(Dataset excerpt)
- - - - - - -
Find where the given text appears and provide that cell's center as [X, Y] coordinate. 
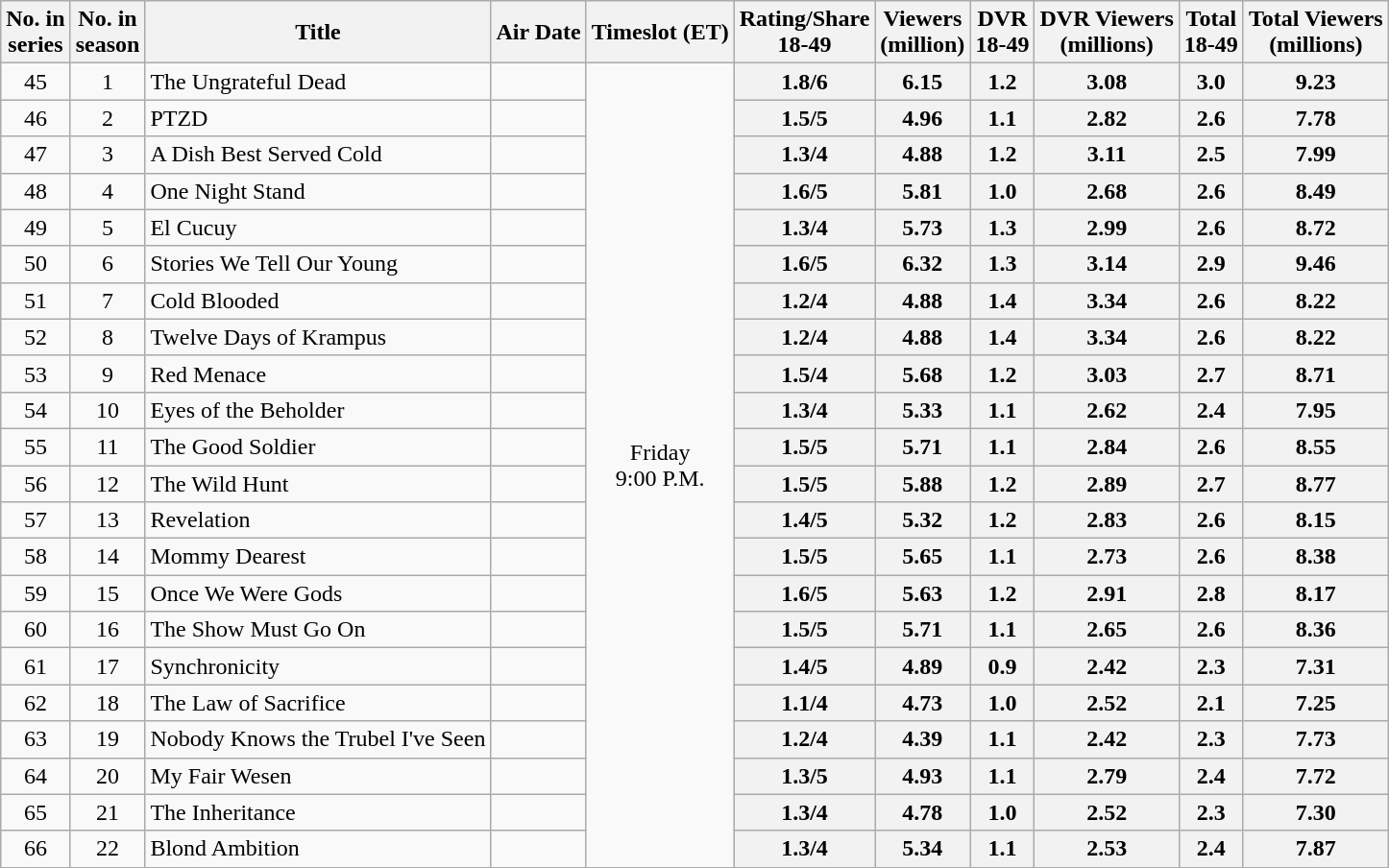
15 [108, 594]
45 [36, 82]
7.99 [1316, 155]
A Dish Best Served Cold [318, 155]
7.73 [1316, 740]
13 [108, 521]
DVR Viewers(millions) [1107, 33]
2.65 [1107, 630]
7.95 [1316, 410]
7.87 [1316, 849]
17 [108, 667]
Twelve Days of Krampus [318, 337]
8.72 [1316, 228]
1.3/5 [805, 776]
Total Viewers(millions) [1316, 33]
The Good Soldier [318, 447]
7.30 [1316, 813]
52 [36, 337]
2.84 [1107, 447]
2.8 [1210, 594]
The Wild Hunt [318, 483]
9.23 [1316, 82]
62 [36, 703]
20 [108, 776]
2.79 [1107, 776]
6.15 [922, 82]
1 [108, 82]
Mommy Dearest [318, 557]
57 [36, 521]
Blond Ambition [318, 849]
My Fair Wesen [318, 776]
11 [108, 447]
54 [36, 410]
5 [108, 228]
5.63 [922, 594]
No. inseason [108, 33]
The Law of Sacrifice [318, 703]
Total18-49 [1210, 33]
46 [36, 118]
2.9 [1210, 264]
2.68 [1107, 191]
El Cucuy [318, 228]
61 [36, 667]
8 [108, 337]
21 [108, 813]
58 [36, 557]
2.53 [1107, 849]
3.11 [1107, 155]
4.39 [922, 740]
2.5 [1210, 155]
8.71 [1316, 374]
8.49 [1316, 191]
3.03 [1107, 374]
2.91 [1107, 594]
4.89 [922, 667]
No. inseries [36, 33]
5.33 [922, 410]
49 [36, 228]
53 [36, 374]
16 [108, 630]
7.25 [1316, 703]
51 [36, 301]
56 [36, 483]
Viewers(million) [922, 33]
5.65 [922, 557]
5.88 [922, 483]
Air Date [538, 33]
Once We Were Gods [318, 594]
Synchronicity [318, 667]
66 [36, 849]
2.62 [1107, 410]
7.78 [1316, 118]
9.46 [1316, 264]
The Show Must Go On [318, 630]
- - - - - - -
Put every line of the entries above into a JSON list of strings, one string per line, and leave out blank lines and the pictures.

• TASK OUTPUT:
[
  "Find where the given text appears and provide that cell's center as [X, Y] coordinate. ",
  "15 [108, 594]",
  "45 [36, 82]",
  "7.99 [1316, 155]",
  "A Dish Best Served Cold [318, 155]",
  "7.73 [1316, 740]",
  "13 [108, 521]",
  "DVR Viewers(millions) [1107, 33]",
  "2.65 [1107, 630]",
  "7.95 [1316, 410]",
  "7.87 [1316, 849]",
  "17 [108, 667]",
  "Twelve Days of Krampus [318, 337]",
  "8.72 [1316, 228]",
  "1.3/5 [805, 776]",
  "Total Viewers(millions) [1316, 33]",
  "The Good Soldier [318, 447]",
  "7.30 [1316, 813]",
  "52 [36, 337]",
  "2.84 [1107, 447]",
  "2.8 [1210, 594]",
  "The Wild Hunt [318, 483]",
  "9.23 [1316, 82]",
  "62 [36, 703]",
  "20 [108, 776]",
  "2.79 [1107, 776]",
  "6.15 [922, 82]",
  "1 [108, 82]",
  "Mommy Dearest [318, 557]",
  "57 [36, 521]",
  "Blond Ambition [318, 849]",
  "My Fair Wesen [318, 776]",
  "11 [108, 447]",
  "54 [36, 410]",
  "5 [108, 228]",
  "5.63 [922, 594]",
  "No. inseason [108, 33]",
  "The Law of Sacrifice [318, 703]",
  "Total18-49 [1210, 33]",
  "46 [36, 118]",
  "2.9 [1210, 264]",
  "2.68 [1107, 191]",
  "El Cucuy [318, 228]",
  "61 [36, 667]",
  "8 [108, 337]",
  "21 [108, 813]",
  "58 [36, 557]",
  "2.53 [1107, 849]",
  "3.11 [1107, 155]",
  "4.39 [922, 740]",
  "2.5 [1210, 155]",
  "8.71 [1316, 374]",
  "8.49 [1316, 191]",
  "3.03 [1107, 374]",
  "2.91 [1107, 594]",
  "4.89 [922, 667]",
  "No. inseries [36, 33]",
  "5.33 [922, 410]",
  "49 [36, 228]",
  "53 [36, 374]",
  "16 [108, 630]",
  "7.25 [1316, 703]",
  "51 [36, 301]",
  "56 [36, 483]",
  "Viewers(million) [922, 33]",
  "5.65 [922, 557]",
  "5.88 [922, 483]",
  "Air Date [538, 33]",
  "Once We Were Gods [318, 594]",
  "Synchronicity [318, 667]",
  "66 [36, 849]",
  "2.62 [1107, 410]",
  "7.78 [1316, 118]",
  "9.46 [1316, 264]",
  "The Show Must Go On [318, 630]"
]